INPUT RECORDS start

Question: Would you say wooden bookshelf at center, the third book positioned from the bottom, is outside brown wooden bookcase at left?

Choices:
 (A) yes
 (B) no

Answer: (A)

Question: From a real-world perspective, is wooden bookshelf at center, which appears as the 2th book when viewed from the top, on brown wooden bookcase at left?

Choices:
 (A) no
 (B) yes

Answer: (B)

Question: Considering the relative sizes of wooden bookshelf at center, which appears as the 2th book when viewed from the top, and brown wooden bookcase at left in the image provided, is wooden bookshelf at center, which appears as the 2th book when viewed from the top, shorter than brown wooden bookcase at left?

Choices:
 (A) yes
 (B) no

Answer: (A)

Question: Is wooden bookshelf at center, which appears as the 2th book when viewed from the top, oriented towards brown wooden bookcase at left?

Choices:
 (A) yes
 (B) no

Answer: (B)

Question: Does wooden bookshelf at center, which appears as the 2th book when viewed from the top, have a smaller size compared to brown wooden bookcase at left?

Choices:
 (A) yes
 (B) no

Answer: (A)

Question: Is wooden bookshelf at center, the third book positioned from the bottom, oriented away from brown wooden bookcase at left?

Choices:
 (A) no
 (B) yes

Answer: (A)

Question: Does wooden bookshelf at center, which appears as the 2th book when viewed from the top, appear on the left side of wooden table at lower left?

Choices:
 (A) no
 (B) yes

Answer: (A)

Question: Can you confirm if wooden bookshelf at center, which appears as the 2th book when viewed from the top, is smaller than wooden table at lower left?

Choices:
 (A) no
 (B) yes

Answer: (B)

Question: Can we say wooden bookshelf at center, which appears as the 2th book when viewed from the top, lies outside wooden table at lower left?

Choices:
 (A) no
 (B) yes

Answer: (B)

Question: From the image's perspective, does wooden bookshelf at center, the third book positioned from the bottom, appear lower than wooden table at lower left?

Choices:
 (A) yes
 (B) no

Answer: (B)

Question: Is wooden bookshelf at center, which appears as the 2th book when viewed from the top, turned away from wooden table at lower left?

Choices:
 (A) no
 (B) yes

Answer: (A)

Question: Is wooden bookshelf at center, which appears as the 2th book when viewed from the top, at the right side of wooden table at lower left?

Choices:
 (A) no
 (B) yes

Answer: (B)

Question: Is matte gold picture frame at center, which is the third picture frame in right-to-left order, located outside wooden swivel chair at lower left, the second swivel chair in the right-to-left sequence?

INPUT RECORDS end

[WHAT YOU NEED TO DO]:
Filter the records above down to the lines that contain the string "book", and copy each of those lines in full.

[SOLUTION]:
Question: Would you say wooden bookshelf at center, the third book positioned from the bottom, is outside brown wooden bookcase at left?
Question: From a real-world perspective, is wooden bookshelf at center, which appears as the 2th book when viewed from the top, on brown wooden bookcase at left?
Question: Considering the relative sizes of wooden bookshelf at center, which appears as the 2th book when viewed from the top, and brown wooden bookcase at left in the image provided, is wooden bookshelf at center, which appears as the 2th book when viewed from the top, shorter than brown wooden bookcase at left?
Question: Is wooden bookshelf at center, which appears as the 2th book when viewed from the top, oriented towards brown wooden bookcase at left?
Question: Does wooden bookshelf at center, which appears as the 2th book when viewed from the top, have a smaller size compared to brown wooden bookcase at left?
Question: Is wooden bookshelf at center, the third book positioned from the bottom, oriented away from brown wooden bookcase at left?
Question: Does wooden bookshelf at center, which appears as the 2th book when viewed from the top, appear on the left side of wooden table at lower left?
Question: Can you confirm if wooden bookshelf at center, which appears as the 2th book when viewed from the top, is smaller than wooden table at lower left?
Question: Can we say wooden bookshelf at center, which appears as the 2th book when viewed from the top, lies outside wooden table at lower left?
Question: From the image's perspective, does wooden bookshelf at center, the third book positioned from the bottom, appear lower than wooden table at lower left?
Question: Is wooden bookshelf at center, which appears as the 2th book when viewed from the top, turned away from wooden table at lower left?
Question: Is wooden bookshelf at center, which appears as the 2th book when viewed from the top, at the right side of wooden table at lower left?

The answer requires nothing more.